Task item => The expected output is every entry, copied exactly.

[Change listing data]
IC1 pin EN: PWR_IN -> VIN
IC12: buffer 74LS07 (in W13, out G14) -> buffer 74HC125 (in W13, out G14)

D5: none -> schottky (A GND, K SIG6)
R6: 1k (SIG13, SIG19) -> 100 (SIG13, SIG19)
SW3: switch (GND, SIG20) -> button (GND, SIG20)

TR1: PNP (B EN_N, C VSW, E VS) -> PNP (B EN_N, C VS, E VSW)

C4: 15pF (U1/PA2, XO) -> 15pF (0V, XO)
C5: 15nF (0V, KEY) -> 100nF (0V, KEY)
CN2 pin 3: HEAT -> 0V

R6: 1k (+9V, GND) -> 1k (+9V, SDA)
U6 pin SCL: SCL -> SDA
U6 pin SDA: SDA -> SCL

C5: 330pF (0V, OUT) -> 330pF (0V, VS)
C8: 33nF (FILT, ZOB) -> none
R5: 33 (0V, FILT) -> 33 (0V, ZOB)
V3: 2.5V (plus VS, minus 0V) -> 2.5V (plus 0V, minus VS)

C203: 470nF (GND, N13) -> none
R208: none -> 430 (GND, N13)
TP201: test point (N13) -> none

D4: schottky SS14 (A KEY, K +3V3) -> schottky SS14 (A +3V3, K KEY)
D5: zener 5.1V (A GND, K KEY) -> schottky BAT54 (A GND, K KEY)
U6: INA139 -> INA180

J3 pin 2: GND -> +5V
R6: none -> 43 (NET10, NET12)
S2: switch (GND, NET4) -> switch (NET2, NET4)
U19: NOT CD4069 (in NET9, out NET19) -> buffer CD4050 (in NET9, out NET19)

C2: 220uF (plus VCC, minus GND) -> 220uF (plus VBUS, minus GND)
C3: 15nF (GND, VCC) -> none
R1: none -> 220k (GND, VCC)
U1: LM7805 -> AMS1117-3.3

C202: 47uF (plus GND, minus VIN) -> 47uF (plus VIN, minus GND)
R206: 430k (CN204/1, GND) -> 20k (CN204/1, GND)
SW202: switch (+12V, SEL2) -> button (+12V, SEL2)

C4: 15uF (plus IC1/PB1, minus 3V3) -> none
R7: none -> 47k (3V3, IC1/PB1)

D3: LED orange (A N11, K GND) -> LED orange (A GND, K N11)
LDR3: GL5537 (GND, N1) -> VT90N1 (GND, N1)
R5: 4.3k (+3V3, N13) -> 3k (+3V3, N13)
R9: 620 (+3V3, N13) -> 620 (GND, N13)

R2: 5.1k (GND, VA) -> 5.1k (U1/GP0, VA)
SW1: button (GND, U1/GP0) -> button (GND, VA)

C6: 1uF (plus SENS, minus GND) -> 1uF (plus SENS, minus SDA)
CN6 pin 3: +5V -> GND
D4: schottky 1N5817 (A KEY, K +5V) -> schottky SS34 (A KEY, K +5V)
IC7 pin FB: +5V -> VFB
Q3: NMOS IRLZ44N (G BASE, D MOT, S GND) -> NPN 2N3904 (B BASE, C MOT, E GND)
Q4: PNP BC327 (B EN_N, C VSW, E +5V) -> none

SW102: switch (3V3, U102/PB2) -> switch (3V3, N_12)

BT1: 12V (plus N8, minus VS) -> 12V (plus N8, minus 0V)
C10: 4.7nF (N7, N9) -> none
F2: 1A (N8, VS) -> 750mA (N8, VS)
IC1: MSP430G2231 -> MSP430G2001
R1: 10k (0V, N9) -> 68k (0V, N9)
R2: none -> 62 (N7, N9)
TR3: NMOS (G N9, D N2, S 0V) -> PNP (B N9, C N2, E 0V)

Result of the task =>
IC1 pin EN: PWR_IN -> VIN
IC12: buffer 74LS07 (in W13, out G14) -> buffer 74HC125 (in W13, out G14)

D5: none -> schottky (A GND, K SIG6)
R6: 1k (SIG13, SIG19) -> 100 (SIG13, SIG19)
SW3: switch (GND, SIG20) -> button (GND, SIG20)

TR1: PNP (B EN_N, C VSW, E VS) -> PNP (B EN_N, C VS, E VSW)

C4: 15pF (U1/PA2, XO) -> 15pF (0V, XO)
C5: 15nF (0V, KEY) -> 100nF (0V, KEY)
CN2 pin 3: HEAT -> 0V

R6: 1k (+9V, GND) -> 1k (+9V, SDA)
U6 pin SCL: SCL -> SDA
U6 pin SDA: SDA -> SCL

C5: 330pF (0V, OUT) -> 330pF (0V, VS)
C8: 33nF (FILT, ZOB) -> none
R5: 33 (0V, FILT) -> 33 (0V, ZOB)
V3: 2.5V (plus VS, minus 0V) -> 2.5V (plus 0V, minus VS)

C203: 470nF (GND, N13) -> none
R208: none -> 430 (GND, N13)
TP201: test point (N13) -> none

D4: schottky SS14 (A KEY, K +3V3) -> schottky SS14 (A +3V3, K KEY)
D5: zener 5.1V (A GND, K KEY) -> schottky BAT54 (A GND, K KEY)
U6: INA139 -> INA180

J3 pin 2: GND -> +5V
R6: none -> 43 (NET10, NET12)
S2: switch (GND, NET4) -> switch (NET2, NET4)
U19: NOT CD4069 (in NET9, out NET19) -> buffer CD4050 (in NET9, out NET19)

C2: 220uF (plus VCC, minus GND) -> 220uF (plus VBUS, minus GND)
C3: 15nF (GND, VCC) -> none
R1: none -> 220k (GND, VCC)
U1: LM7805 -> AMS1117-3.3

C202: 47uF (plus GND, minus VIN) -> 47uF (plus VIN, minus GND)
R206: 430k (CN204/1, GND) -> 20k (CN204/1, GND)
SW202: switch (+12V, SEL2) -> button (+12V, SEL2)

C4: 15uF (plus IC1/PB1, minus 3V3) -> none
R7: none -> 47k (3V3, IC1/PB1)

D3: LED orange (A N11, K GND) -> LED orange (A GND, K N11)
LDR3: GL5537 (GND, N1) -> VT90N1 (GND, N1)
R5: 4.3k (+3V3, N13) -> 3k (+3V3, N13)
R9: 620 (+3V3, N13) -> 620 (GND, N13)

R2: 5.1k (GND, VA) -> 5.1k (U1/GP0, VA)
SW1: button (GND, U1/GP0) -> button (GND, VA)

C6: 1uF (plus SENS, minus GND) -> 1uF (plus SENS, minus SDA)
CN6 pin 3: +5V -> GND
D4: schottky 1N5817 (A KEY, K +5V) -> schottky SS34 (A KEY, K +5V)
IC7 pin FB: +5V -> VFB
Q3: NMOS IRLZ44N (G BASE, D MOT, S GND) -> NPN 2N3904 (B BASE, C MOT, E GND)
Q4: PNP BC327 (B EN_N, C VSW, E +5V) -> none

SW102: switch (3V3, U102/PB2) -> switch (3V3, N_12)

BT1: 12V (plus N8, minus VS) -> 12V (plus N8, minus 0V)
C10: 4.7nF (N7, N9) -> none
F2: 1A (N8, VS) -> 750mA (N8, VS)
IC1: MSP430G2231 -> MSP430G2001
R1: 10k (0V, N9) -> 68k (0V, N9)
R2: none -> 62 (N7, N9)
TR3: NMOS (G N9, D N2, S 0V) -> PNP (B N9, C N2, E 0V)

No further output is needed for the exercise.